What the task requires: Please transcribe the listing that follows exactly; images are to be excluded.

[Records provided Boundary: Start]

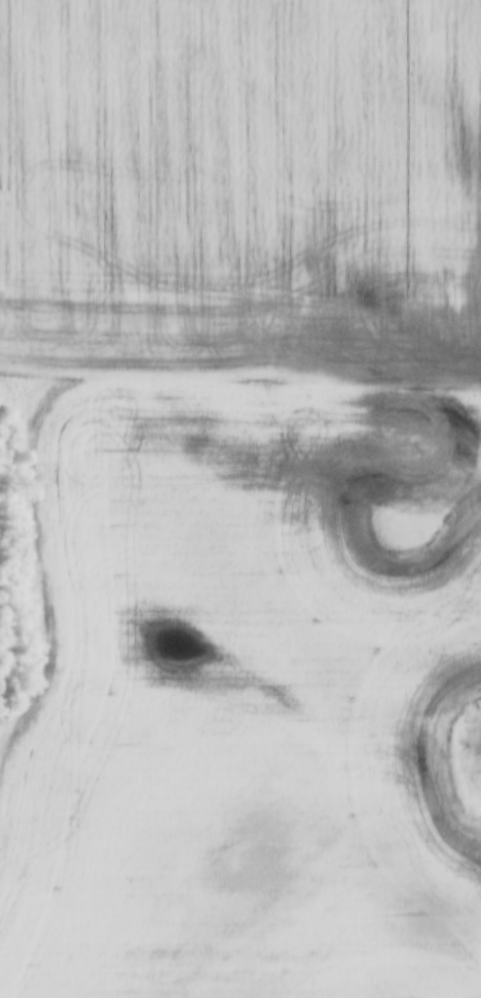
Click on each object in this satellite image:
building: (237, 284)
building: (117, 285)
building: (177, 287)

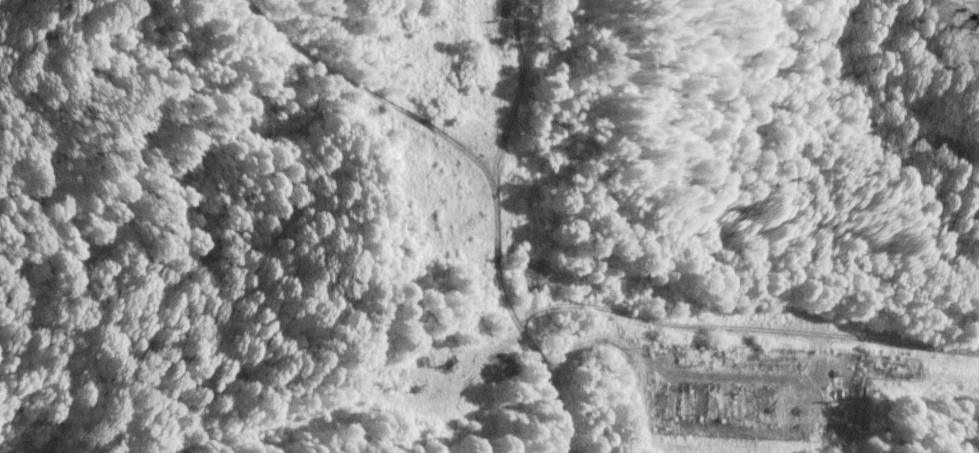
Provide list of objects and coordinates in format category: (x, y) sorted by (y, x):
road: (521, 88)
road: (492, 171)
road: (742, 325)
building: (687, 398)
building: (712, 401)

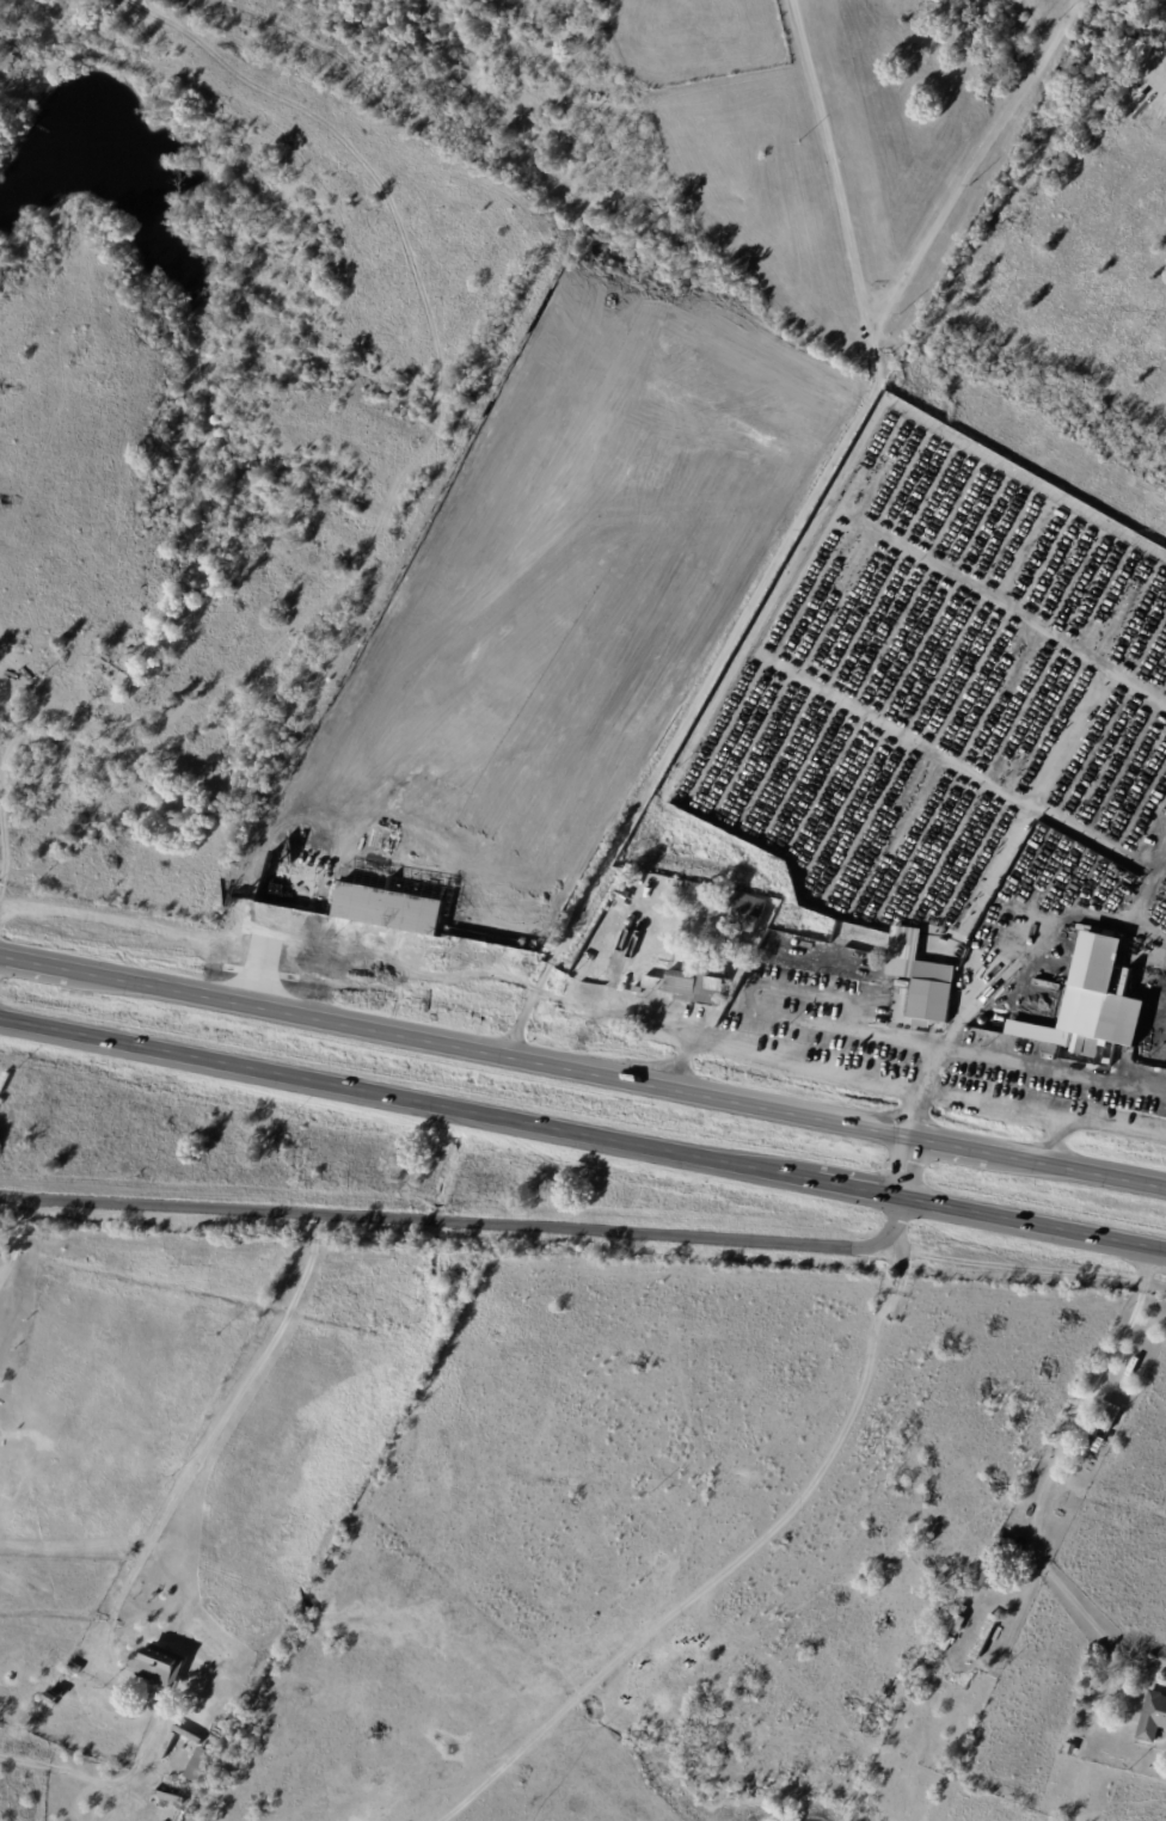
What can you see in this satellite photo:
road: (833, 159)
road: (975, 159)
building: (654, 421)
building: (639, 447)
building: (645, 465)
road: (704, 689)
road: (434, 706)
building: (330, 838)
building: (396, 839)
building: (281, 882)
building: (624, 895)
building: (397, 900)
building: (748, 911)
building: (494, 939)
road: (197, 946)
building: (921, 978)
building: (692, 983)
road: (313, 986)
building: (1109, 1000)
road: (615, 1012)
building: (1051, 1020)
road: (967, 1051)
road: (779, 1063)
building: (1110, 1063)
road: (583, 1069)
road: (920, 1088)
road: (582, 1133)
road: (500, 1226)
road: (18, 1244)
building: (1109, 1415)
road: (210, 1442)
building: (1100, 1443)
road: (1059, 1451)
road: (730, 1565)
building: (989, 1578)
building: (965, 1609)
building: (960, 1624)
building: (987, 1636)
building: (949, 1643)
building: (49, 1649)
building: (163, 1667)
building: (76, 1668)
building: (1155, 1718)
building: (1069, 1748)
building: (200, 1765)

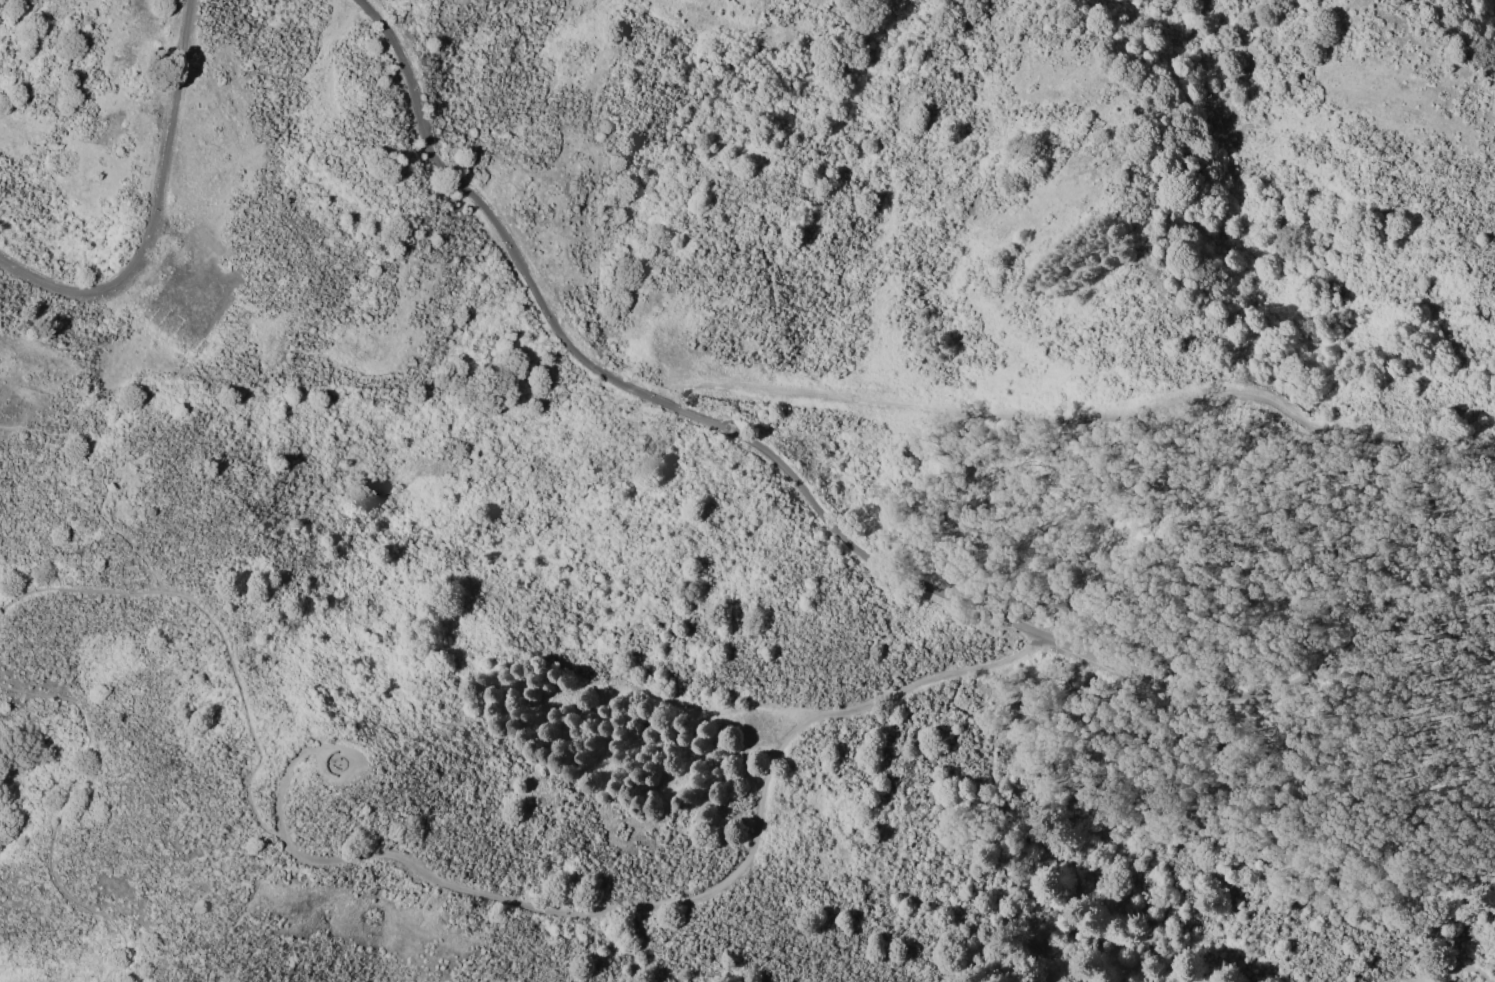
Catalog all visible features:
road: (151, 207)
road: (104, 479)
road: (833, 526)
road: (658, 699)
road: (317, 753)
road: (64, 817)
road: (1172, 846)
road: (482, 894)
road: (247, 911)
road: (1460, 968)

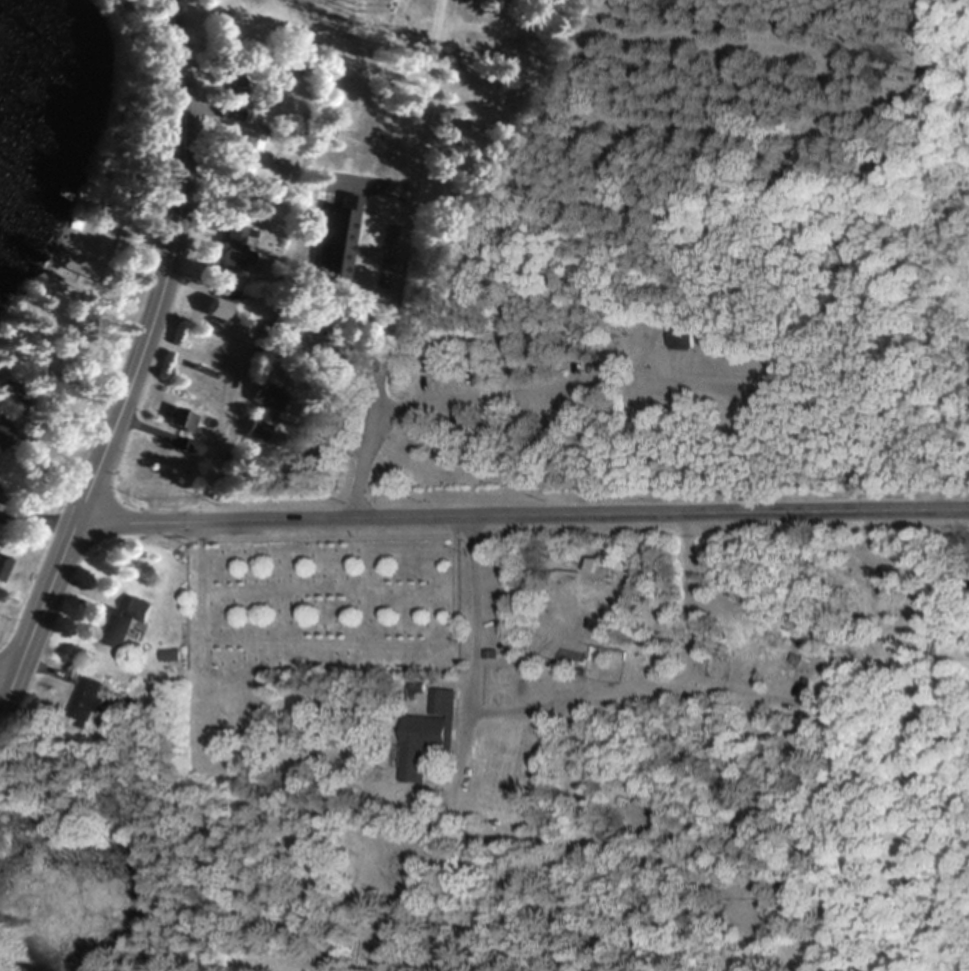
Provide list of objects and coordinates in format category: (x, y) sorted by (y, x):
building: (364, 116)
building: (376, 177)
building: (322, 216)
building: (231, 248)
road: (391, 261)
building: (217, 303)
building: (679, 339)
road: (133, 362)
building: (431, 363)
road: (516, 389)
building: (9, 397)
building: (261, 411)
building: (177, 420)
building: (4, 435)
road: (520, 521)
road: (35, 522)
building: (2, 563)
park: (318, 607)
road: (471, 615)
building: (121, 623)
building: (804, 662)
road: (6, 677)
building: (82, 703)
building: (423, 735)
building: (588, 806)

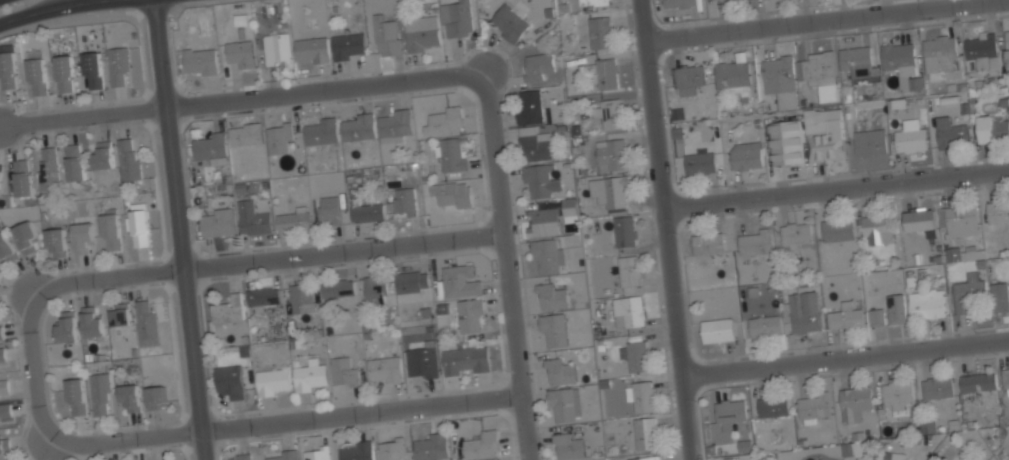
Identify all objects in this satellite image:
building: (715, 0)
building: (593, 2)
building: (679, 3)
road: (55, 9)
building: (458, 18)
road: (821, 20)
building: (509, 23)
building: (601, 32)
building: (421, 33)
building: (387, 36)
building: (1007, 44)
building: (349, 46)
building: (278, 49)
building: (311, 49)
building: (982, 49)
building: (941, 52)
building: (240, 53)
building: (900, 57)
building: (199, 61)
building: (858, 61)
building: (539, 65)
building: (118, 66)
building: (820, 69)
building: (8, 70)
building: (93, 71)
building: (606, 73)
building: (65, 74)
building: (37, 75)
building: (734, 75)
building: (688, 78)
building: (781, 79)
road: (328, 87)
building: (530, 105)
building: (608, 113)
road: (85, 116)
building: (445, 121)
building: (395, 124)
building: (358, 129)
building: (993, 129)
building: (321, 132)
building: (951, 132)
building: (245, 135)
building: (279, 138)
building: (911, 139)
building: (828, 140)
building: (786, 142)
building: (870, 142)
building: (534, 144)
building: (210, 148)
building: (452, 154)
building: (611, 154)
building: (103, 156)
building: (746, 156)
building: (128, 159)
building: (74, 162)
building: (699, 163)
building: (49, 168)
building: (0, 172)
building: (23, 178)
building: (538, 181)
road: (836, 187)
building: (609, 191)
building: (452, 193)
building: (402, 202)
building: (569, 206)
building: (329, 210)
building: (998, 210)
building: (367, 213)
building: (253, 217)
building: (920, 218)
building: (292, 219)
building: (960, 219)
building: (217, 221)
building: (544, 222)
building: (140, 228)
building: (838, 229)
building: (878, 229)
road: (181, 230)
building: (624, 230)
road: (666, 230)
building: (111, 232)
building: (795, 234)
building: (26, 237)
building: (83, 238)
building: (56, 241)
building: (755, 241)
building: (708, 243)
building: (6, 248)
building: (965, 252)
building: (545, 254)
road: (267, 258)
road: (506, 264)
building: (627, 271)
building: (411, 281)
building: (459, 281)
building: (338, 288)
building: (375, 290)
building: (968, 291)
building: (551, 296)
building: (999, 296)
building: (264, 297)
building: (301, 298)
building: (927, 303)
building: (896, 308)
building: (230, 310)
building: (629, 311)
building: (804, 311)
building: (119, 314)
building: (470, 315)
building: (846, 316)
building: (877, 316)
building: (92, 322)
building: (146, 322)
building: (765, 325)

[Records provided Boundary: End]

Result:
Click on each object in this satellite image:
building: (237, 284)
building: (117, 285)
building: (177, 287)

Provide list of objects and coordinates in format category: (x, y) sorted by (y, x):
road: (521, 88)
road: (492, 171)
road: (742, 325)
building: (687, 398)
building: (712, 401)

What can you see in this satellite photo:
road: (833, 159)
road: (975, 159)
building: (654, 421)
building: (639, 447)
building: (645, 465)
road: (704, 689)
road: (434, 706)
building: (330, 838)
building: (396, 839)
building: (281, 882)
building: (624, 895)
building: (397, 900)
building: (748, 911)
building: (494, 939)
road: (197, 946)
building: (921, 978)
building: (692, 983)
road: (313, 986)
building: (1109, 1000)
road: (615, 1012)
building: (1051, 1020)
road: (967, 1051)
road: (779, 1063)
building: (1110, 1063)
road: (583, 1069)
road: (920, 1088)
road: (582, 1133)
road: (500, 1226)
road: (18, 1244)
building: (1109, 1415)
road: (210, 1442)
building: (1100, 1443)
road: (1059, 1451)
road: (730, 1565)
building: (989, 1578)
building: (965, 1609)
building: (960, 1624)
building: (987, 1636)
building: (949, 1643)
building: (49, 1649)
building: (163, 1667)
building: (76, 1668)
building: (1155, 1718)
building: (1069, 1748)
building: (200, 1765)

Catalog all visible features:
road: (151, 207)
road: (104, 479)
road: (833, 526)
road: (658, 699)
road: (317, 753)
road: (64, 817)
road: (1172, 846)
road: (482, 894)
road: (247, 911)
road: (1460, 968)

Provide list of objects and coordinates in format category: (x, y) sorted by (y, x):
building: (364, 116)
building: (376, 177)
building: (322, 216)
building: (231, 248)
road: (391, 261)
building: (217, 303)
building: (679, 339)
road: (133, 362)
building: (431, 363)
road: (516, 389)
building: (9, 397)
building: (261, 411)
building: (177, 420)
building: (4, 435)
road: (520, 521)
road: (35, 522)
building: (2, 563)
park: (318, 607)
road: (471, 615)
building: (121, 623)
building: (804, 662)
road: (6, 677)
building: (82, 703)
building: (423, 735)
building: (588, 806)

Identify all objects in this satellite image:
building: (715, 0)
building: (593, 2)
building: (679, 3)
road: (55, 9)
building: (458, 18)
road: (821, 20)
building: (509, 23)
building: (601, 32)
building: (421, 33)
building: (387, 36)
building: (1007, 44)
building: (349, 46)
building: (278, 49)
building: (311, 49)
building: (982, 49)
building: (941, 52)
building: (240, 53)
building: (900, 57)
building: (199, 61)
building: (858, 61)
building: (539, 65)
building: (118, 66)
building: (820, 69)
building: (8, 70)
building: (93, 71)
building: (606, 73)
building: (65, 74)
building: (37, 75)
building: (734, 75)
building: (688, 78)
building: (781, 79)
road: (328, 87)
building: (530, 105)
building: (608, 113)
road: (85, 116)
building: (445, 121)
building: (395, 124)
building: (358, 129)
building: (993, 129)
building: (321, 132)
building: (951, 132)
building: (245, 135)
building: (279, 138)
building: (911, 139)
building: (828, 140)
building: (786, 142)
building: (870, 142)
building: (534, 144)
building: (210, 148)
building: (452, 154)
building: (611, 154)
building: (103, 156)
building: (746, 156)
building: (128, 159)
building: (74, 162)
building: (699, 163)
building: (49, 168)
building: (0, 172)
building: (23, 178)
building: (538, 181)
road: (836, 187)
building: (609, 191)
building: (452, 193)
building: (402, 202)
building: (569, 206)
building: (329, 210)
building: (998, 210)
building: (367, 213)
building: (253, 217)
building: (920, 218)
building: (292, 219)
building: (960, 219)
building: (217, 221)
building: (544, 222)
building: (140, 228)
building: (838, 229)
building: (878, 229)
road: (181, 230)
building: (624, 230)
road: (666, 230)
building: (111, 232)
building: (795, 234)
building: (26, 237)
building: (83, 238)
building: (56, 241)
building: (755, 241)
building: (708, 243)
building: (6, 248)
building: (965, 252)
building: (545, 254)
road: (267, 258)
road: (506, 264)
building: (627, 271)
building: (411, 281)
building: (459, 281)
building: (338, 288)
building: (375, 290)
building: (968, 291)
building: (551, 296)
building: (999, 296)
building: (264, 297)
building: (301, 298)
building: (927, 303)
building: (896, 308)
building: (230, 310)
building: (629, 311)
building: (804, 311)
building: (119, 314)
building: (470, 315)
building: (846, 316)
building: (877, 316)
building: (92, 322)
building: (146, 322)
building: (765, 325)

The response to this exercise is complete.